### REQUIREMENT
Where in the entries below does "braun" appear? Copy every line that has it.

[Stored dataset items]
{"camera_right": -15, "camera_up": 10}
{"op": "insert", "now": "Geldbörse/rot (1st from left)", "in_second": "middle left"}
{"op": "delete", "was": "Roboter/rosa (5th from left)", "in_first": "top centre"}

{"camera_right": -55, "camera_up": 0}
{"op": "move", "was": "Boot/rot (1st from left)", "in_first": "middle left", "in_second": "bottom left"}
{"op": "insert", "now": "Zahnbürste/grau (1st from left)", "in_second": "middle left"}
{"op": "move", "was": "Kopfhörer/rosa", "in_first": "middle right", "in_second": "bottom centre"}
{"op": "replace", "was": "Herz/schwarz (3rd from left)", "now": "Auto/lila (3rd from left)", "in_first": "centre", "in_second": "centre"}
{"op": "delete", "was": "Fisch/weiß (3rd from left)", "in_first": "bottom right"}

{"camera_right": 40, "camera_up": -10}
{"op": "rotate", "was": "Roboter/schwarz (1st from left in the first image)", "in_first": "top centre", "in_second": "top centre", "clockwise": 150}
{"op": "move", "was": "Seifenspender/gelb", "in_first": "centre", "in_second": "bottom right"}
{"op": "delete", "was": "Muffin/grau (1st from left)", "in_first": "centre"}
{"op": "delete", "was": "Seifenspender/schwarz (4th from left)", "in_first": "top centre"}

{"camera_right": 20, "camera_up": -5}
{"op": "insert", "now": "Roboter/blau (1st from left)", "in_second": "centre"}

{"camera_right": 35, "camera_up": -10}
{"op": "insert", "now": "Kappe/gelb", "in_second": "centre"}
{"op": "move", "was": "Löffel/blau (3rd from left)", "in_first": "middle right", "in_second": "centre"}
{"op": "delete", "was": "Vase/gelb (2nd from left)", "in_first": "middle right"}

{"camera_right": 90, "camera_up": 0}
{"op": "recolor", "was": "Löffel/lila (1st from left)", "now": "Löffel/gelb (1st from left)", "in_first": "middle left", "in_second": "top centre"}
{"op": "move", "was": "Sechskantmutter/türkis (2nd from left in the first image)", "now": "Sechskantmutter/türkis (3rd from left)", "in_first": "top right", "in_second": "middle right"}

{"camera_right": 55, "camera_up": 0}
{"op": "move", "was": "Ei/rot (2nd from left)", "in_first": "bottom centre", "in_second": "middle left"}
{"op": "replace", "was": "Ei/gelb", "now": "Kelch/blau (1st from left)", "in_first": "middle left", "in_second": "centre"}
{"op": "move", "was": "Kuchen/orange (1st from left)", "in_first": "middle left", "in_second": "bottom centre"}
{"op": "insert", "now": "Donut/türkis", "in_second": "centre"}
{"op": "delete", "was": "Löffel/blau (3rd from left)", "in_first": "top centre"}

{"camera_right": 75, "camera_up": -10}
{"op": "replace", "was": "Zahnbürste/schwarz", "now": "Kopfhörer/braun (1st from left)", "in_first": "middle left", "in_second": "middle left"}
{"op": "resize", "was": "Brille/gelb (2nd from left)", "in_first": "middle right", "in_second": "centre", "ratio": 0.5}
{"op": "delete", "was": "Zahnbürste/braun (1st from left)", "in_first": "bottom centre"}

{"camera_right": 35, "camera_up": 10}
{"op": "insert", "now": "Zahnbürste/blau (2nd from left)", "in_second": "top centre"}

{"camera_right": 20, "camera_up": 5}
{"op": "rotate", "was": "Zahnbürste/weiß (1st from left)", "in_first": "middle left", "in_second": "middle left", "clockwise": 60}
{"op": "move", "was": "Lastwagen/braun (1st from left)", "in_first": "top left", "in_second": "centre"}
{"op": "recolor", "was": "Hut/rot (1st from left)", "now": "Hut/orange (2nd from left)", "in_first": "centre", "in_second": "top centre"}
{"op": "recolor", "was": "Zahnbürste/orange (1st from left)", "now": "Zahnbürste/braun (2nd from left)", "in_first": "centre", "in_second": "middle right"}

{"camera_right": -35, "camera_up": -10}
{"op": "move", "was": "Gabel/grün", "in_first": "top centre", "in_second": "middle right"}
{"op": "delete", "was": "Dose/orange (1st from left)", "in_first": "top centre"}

### SOLUTION BELOW
{"op": "replace", "was": "Zahnbürste/schwarz", "now": "Kopfhörer/braun (1st from left)", "in_first": "middle left", "in_second": "middle left"}
{"op": "delete", "was": "Zahnbürste/braun (1st from left)", "in_first": "bottom centre"}
{"op": "move", "was": "Lastwagen/braun (1st from left)", "in_first": "top left", "in_second": "centre"}
{"op": "recolor", "was": "Zahnbürste/orange (1st from left)", "now": "Zahnbürste/braun (2nd from left)", "in_first": "centre", "in_second": "middle right"}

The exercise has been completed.